**Aim of the task**
Return each line from the records below that contains the word "front". Treat uppercase and lowercase as different.

**Data shown**

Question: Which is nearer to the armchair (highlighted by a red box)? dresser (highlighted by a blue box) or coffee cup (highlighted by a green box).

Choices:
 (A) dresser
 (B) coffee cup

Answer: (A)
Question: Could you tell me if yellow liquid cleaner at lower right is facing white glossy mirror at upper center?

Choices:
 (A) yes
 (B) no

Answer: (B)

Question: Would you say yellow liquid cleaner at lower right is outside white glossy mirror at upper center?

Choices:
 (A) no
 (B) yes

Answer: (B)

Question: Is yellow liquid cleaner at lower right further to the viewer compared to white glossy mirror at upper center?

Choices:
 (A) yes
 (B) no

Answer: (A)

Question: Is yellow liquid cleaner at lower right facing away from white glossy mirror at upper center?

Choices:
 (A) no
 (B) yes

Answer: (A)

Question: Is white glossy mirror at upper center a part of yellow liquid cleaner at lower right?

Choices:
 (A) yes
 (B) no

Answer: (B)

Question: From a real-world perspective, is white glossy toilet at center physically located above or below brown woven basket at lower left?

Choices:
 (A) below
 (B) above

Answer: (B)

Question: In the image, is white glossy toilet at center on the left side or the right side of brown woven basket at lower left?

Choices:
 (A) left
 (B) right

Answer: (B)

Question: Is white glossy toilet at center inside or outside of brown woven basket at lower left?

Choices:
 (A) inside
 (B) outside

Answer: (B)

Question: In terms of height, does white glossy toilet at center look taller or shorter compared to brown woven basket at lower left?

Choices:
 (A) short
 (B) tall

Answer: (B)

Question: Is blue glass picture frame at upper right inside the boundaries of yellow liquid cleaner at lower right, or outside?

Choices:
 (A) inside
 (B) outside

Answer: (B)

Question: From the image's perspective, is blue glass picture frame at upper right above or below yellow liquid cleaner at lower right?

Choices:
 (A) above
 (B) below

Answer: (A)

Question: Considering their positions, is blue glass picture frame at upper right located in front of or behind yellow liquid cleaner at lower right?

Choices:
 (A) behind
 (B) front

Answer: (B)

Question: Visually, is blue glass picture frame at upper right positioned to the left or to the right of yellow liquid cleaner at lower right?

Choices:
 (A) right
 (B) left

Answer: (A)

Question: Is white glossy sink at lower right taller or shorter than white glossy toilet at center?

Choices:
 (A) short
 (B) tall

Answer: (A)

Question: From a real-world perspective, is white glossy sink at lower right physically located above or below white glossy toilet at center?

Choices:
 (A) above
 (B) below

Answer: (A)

**Your solution**
Question: Considering their positions, is blue glass picture frame at upper right located in front of or behind yellow liquid cleaner at lower right?
 (B) front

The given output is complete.